GOAL
Replace "pink" with "magenta" in the items from the first line through the line containing "cyan arrow at", inclusive. Give only those lines again, with nothing else changed.

THE RECORDS
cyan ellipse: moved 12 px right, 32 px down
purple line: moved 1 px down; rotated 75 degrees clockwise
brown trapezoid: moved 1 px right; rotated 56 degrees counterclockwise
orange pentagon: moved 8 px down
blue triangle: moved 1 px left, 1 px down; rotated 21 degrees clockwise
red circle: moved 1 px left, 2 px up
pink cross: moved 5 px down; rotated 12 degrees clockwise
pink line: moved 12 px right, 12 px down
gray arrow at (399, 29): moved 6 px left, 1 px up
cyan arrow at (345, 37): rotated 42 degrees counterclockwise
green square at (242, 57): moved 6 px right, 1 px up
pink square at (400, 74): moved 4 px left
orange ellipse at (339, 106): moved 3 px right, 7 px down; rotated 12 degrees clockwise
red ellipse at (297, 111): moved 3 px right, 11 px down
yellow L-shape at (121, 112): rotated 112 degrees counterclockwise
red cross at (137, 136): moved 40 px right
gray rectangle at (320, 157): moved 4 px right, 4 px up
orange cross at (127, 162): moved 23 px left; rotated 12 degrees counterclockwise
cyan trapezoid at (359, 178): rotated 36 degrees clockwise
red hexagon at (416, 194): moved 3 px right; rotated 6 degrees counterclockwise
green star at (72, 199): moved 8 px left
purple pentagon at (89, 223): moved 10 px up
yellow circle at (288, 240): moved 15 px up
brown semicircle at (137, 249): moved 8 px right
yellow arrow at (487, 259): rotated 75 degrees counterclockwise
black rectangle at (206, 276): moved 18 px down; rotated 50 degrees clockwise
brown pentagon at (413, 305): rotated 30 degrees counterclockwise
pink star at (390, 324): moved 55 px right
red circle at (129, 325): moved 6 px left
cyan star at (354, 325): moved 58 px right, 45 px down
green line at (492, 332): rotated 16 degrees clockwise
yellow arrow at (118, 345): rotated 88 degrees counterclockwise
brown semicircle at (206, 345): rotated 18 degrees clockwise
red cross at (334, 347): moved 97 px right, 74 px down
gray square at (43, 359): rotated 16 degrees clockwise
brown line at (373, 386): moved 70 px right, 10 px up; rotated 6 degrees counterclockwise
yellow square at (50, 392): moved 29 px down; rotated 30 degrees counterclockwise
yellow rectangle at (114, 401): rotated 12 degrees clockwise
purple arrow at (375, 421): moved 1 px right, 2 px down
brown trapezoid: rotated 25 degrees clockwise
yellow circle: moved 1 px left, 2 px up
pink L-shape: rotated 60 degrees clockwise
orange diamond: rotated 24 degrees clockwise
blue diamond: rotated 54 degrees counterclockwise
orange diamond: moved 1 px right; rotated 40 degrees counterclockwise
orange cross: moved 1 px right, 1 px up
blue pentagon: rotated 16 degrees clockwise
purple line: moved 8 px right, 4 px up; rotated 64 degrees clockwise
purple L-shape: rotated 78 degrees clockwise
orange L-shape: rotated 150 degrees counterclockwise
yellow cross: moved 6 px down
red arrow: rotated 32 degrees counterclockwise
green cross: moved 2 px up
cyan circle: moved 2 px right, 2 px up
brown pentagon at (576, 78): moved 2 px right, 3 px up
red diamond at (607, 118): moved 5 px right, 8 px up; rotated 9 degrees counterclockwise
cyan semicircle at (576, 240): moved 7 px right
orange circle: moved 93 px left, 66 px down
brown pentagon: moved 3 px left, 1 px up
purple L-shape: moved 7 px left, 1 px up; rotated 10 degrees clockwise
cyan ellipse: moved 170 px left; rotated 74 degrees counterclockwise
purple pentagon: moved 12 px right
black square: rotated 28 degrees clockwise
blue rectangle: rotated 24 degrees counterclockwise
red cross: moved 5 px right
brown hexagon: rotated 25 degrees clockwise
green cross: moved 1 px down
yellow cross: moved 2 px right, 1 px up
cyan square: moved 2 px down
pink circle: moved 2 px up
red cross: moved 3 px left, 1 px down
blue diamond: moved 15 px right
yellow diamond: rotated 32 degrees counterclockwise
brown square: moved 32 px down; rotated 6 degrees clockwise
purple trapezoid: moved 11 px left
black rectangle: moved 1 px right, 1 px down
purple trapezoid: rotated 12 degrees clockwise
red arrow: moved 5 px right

FULL SOLUTION
cyan ellipse: moved 12 px right, 32 px down
purple line: moved 1 px down; rotated 75 degrees clockwise
brown trapezoid: moved 1 px right; rotated 56 degrees counterclockwise
orange pentagon: moved 8 px down
blue triangle: moved 1 px left, 1 px down; rotated 21 degrees clockwise
red circle: moved 1 px left, 2 px up
magenta cross: moved 5 px down; rotated 12 degrees clockwise
magenta line: moved 12 px right, 12 px down
gray arrow at (399, 29): moved 6 px left, 1 px up
cyan arrow at (345, 37): rotated 42 degrees counterclockwise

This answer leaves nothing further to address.